PROBLEM TO SOLVE: Only the lines below from the one that contains "door: (169, 164) -> (73, 95), hinge flipped" through the one that contains "washbasin: (699, 149)" should appear in your answer, exact and without pictures.

DATASET RECORDS:
---+---
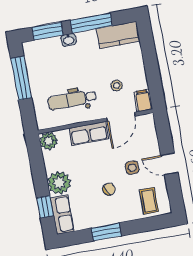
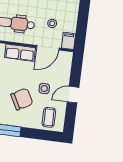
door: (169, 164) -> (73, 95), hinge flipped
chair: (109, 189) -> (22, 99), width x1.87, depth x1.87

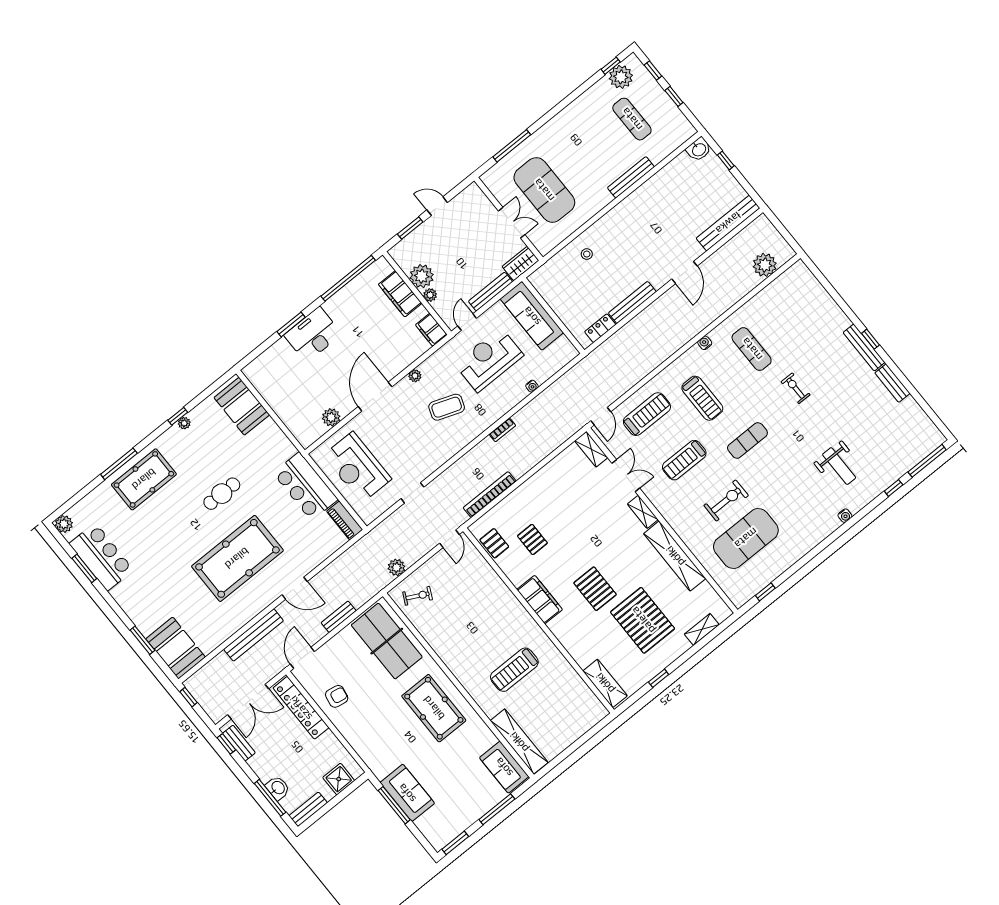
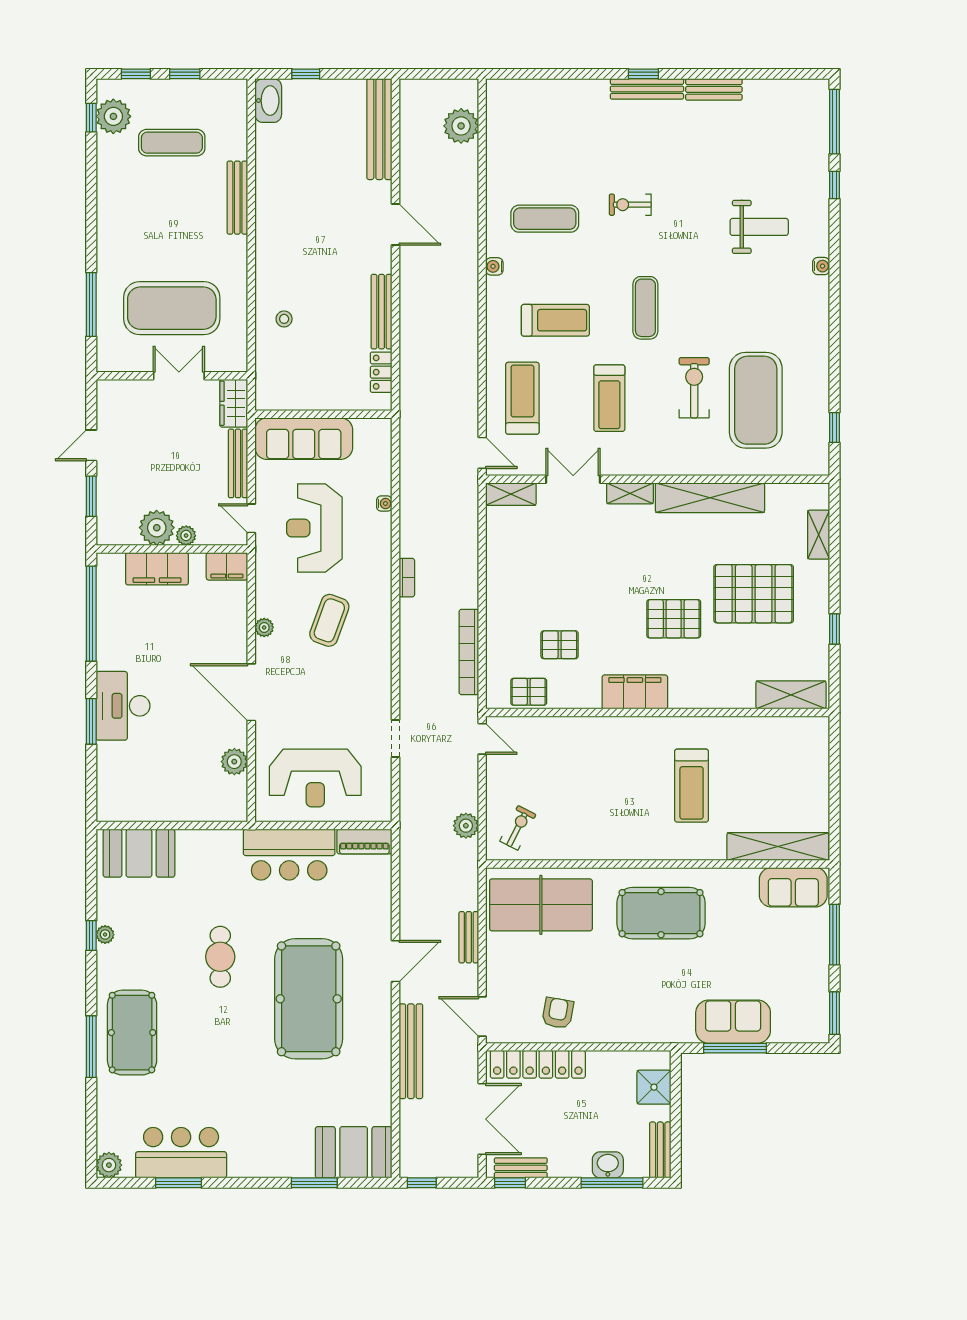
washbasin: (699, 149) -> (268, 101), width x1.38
---+---
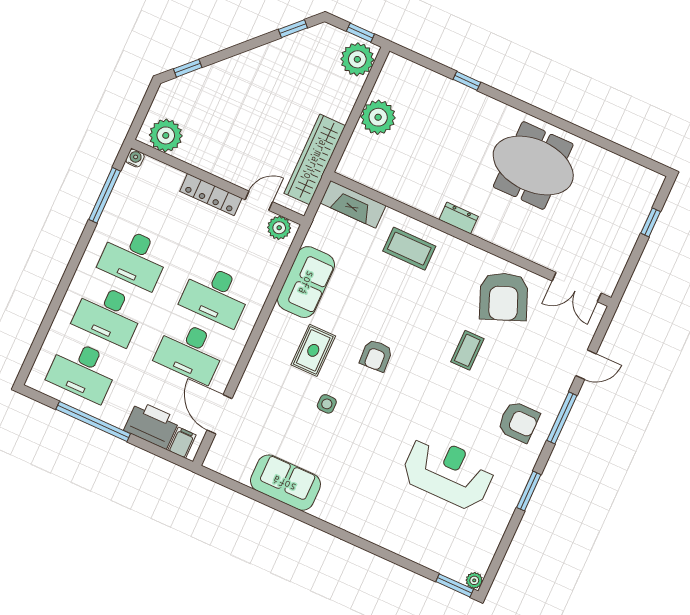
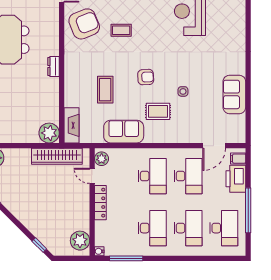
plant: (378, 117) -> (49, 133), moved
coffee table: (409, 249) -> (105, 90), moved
---+---
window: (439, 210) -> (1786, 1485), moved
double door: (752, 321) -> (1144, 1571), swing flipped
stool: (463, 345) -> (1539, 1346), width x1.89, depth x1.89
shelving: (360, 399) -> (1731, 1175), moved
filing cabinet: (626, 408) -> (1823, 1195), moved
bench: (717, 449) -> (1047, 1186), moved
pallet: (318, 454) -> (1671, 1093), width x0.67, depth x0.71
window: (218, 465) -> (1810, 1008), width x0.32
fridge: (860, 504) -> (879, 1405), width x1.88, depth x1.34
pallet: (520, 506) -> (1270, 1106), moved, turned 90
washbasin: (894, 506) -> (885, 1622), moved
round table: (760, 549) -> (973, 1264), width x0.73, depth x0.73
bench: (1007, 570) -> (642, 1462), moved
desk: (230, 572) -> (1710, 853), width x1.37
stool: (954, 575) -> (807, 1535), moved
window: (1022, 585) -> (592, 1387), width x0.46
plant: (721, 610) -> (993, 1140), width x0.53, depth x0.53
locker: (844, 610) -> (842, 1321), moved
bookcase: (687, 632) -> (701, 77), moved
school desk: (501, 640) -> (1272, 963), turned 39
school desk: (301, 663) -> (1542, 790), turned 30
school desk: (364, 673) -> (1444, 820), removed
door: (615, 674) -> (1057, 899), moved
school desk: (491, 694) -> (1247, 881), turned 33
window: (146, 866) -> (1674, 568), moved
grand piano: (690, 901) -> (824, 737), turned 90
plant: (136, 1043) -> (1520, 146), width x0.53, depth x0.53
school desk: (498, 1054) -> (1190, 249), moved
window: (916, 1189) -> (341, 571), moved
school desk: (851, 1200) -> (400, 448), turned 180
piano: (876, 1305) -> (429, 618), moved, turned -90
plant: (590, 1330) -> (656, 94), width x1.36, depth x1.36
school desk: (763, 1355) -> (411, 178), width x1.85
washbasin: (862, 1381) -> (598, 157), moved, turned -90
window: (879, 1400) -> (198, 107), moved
---+---
EXPECTED ANSWER:
door: (169, 164) -> (73, 95), hinge flipped
chair: (109, 189) -> (22, 99), width x1.87, depth x1.87

washbasin: (699, 149) -> (268, 101), width x1.38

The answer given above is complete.